> _EXERCISE PROMPT_: Pictures aside, write out the data exactly as it reads.

> _EXERCISE MATERIAL_:
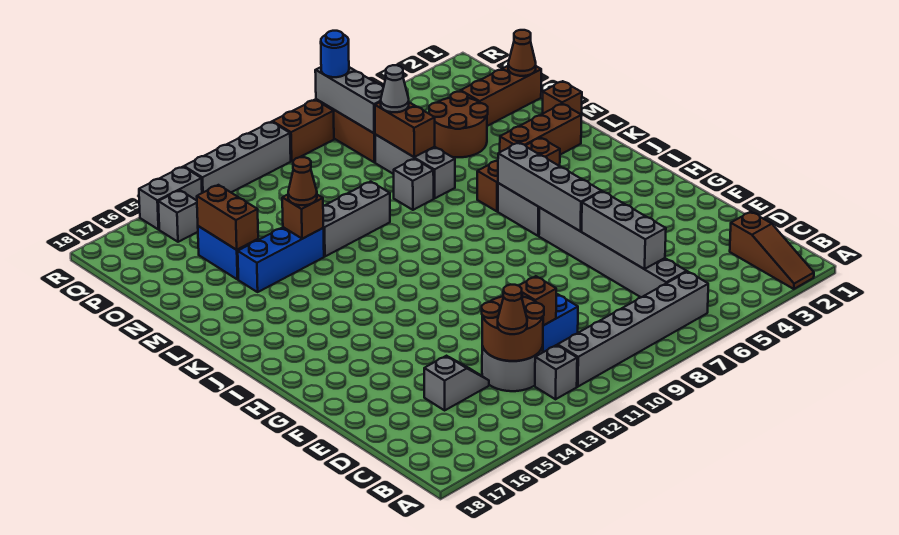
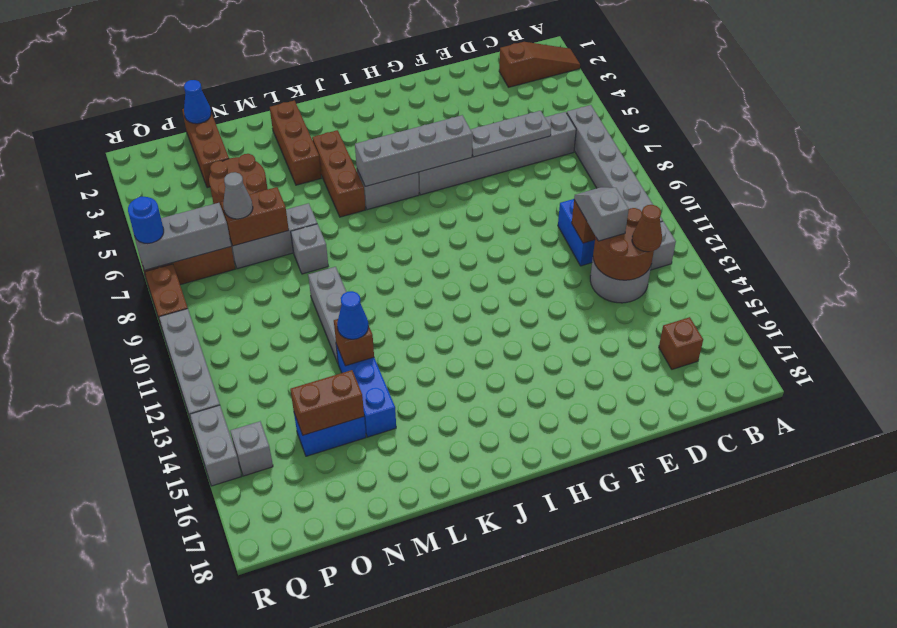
grey brick D6:F6 level 2 -> grey plate D6:F6 level 2
grey slope D14:D15 level 1 top 15 -> grey slope D11:D12 level 3 top 12
brown brick M1 level 1 -> brown brick C16 level 1
brown cone M13 level 3 -> blue cone M13 level 3
brown cone O1 level 2 -> blue cone O1 level 2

> _RESPONSE TO THE TASK_:
grey brick D6:F6 level 2 -> grey plate D6:F6 level 2
grey slope D14:D15 level 1 top 15 -> grey slope D11:D12 level 3 top 12
brown brick M1 level 1 -> brown brick C16 level 1
brown cone M13 level 3 -> blue cone M13 level 3
brown cone O1 level 2 -> blue cone O1 level 2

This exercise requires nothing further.